* [AIM OF THE TASK]
Report how many lines of the listing contain the string "turned", with no other words.

* [RECORDS SHOWN]
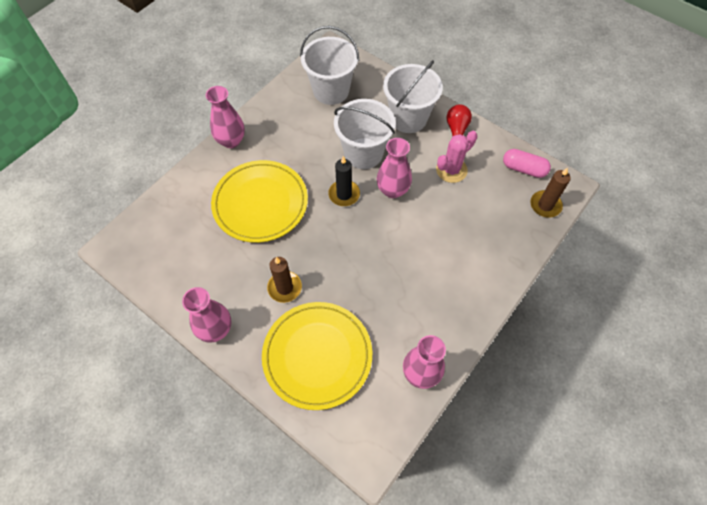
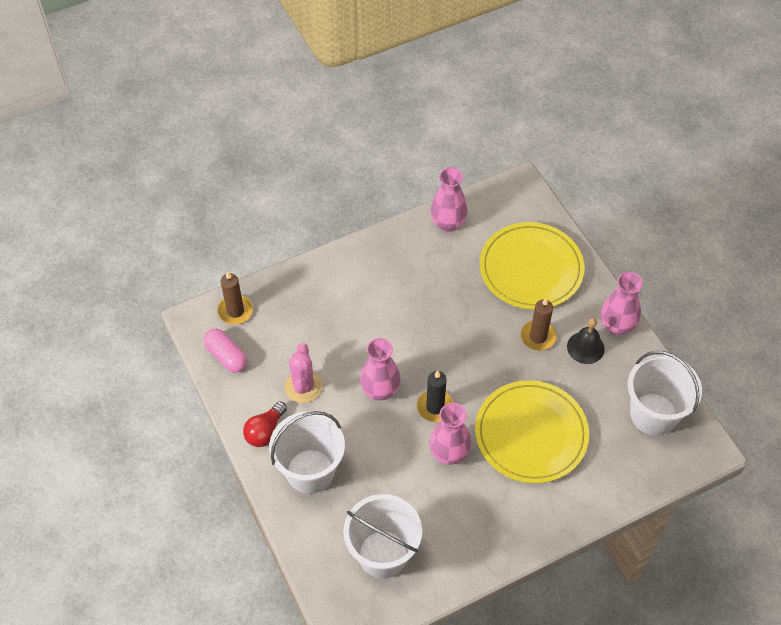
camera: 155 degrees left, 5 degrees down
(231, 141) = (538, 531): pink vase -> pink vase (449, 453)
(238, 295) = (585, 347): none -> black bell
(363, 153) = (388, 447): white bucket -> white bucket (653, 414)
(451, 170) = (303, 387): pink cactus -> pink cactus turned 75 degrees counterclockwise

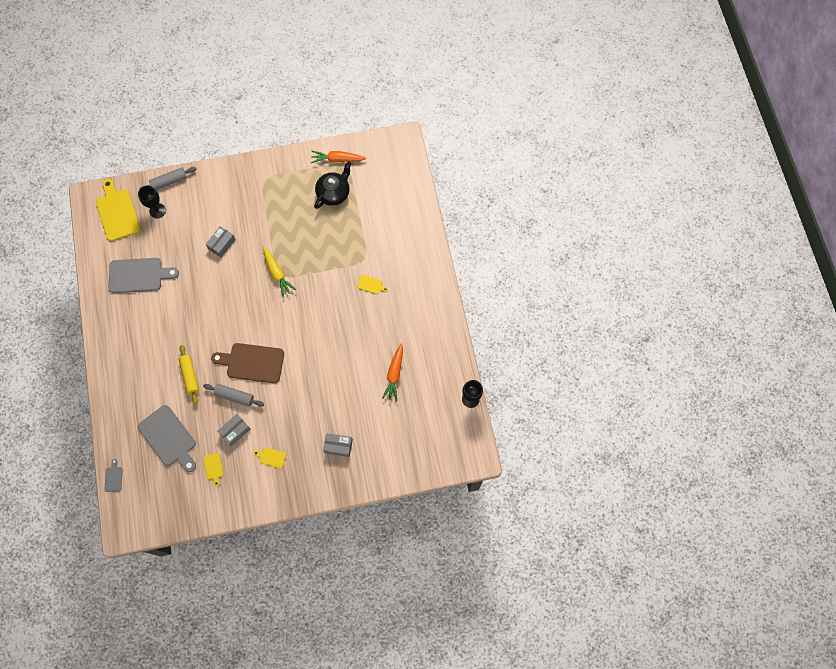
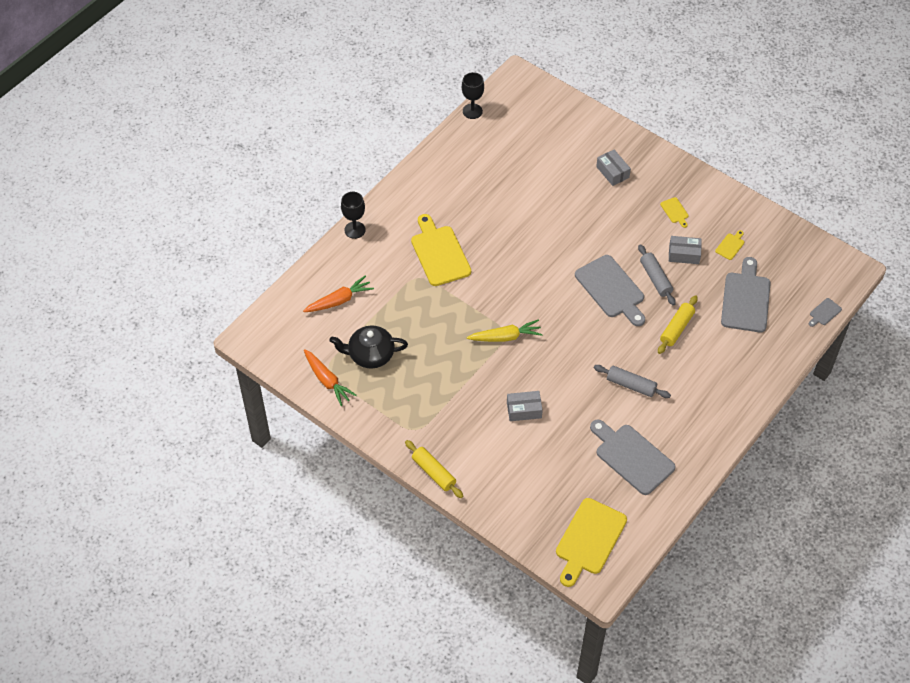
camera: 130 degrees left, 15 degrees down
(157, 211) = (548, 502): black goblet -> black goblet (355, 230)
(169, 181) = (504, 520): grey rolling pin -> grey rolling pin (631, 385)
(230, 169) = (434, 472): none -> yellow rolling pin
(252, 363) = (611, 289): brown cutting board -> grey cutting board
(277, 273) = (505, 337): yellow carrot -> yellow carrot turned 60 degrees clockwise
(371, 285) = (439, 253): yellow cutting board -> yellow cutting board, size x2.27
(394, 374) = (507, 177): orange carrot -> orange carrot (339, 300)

==

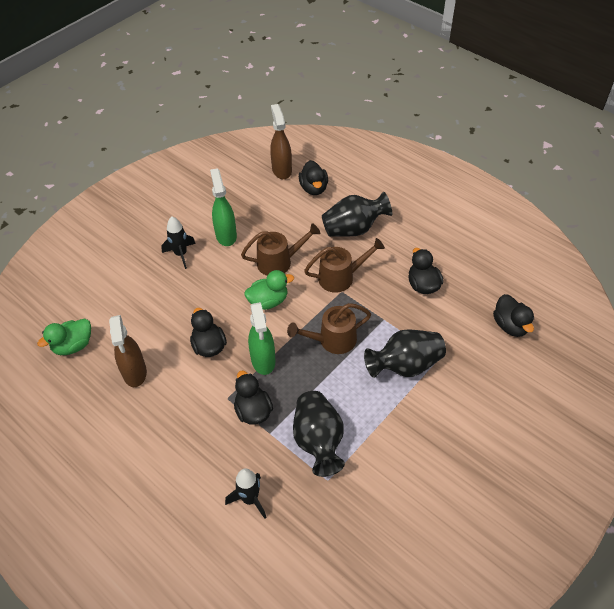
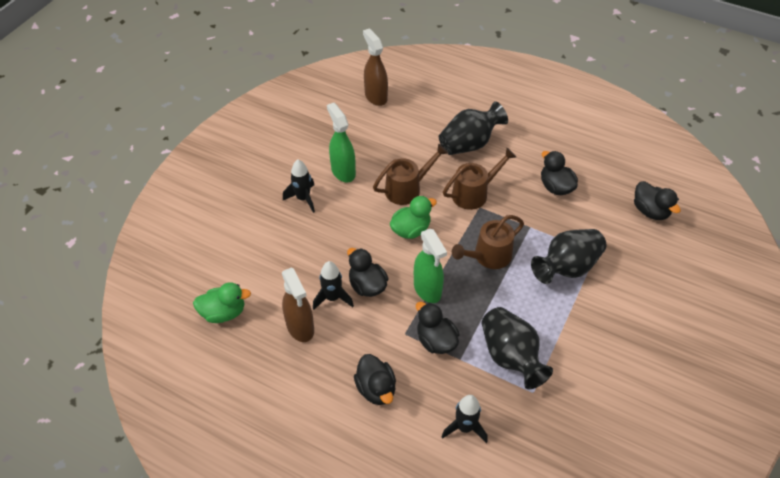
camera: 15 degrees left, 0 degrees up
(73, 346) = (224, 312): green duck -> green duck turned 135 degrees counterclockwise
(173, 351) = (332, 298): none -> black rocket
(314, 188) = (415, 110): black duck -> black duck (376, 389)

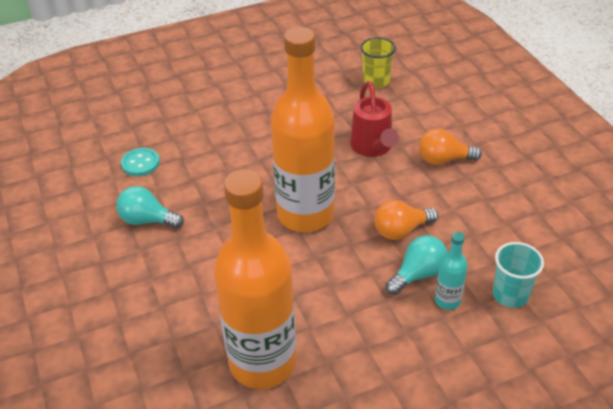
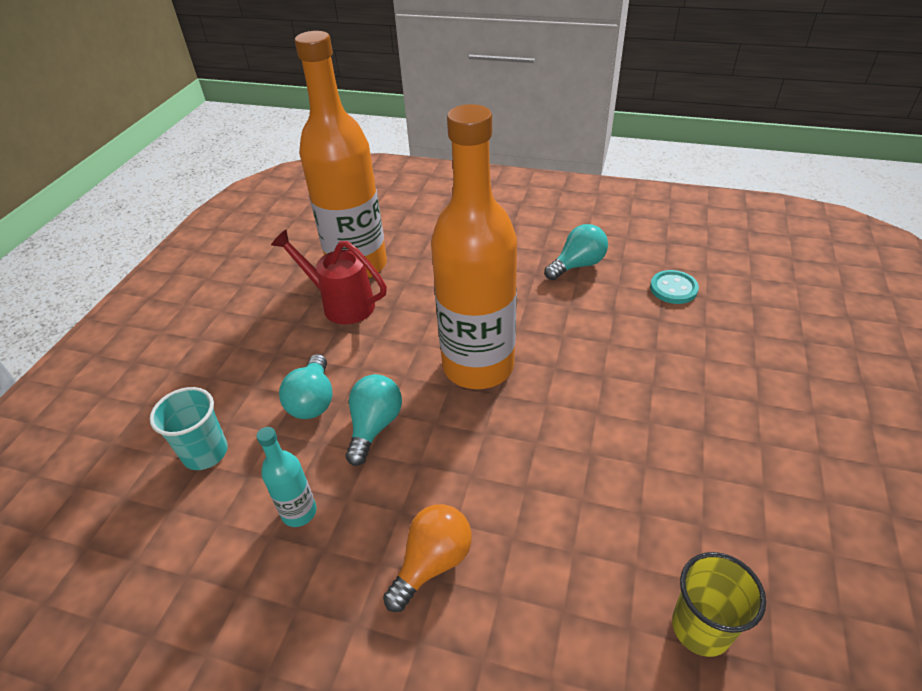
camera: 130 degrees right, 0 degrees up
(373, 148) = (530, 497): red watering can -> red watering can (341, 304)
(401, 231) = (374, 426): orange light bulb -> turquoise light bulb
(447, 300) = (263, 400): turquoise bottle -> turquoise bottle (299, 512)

* [TASK SOLUTION]
3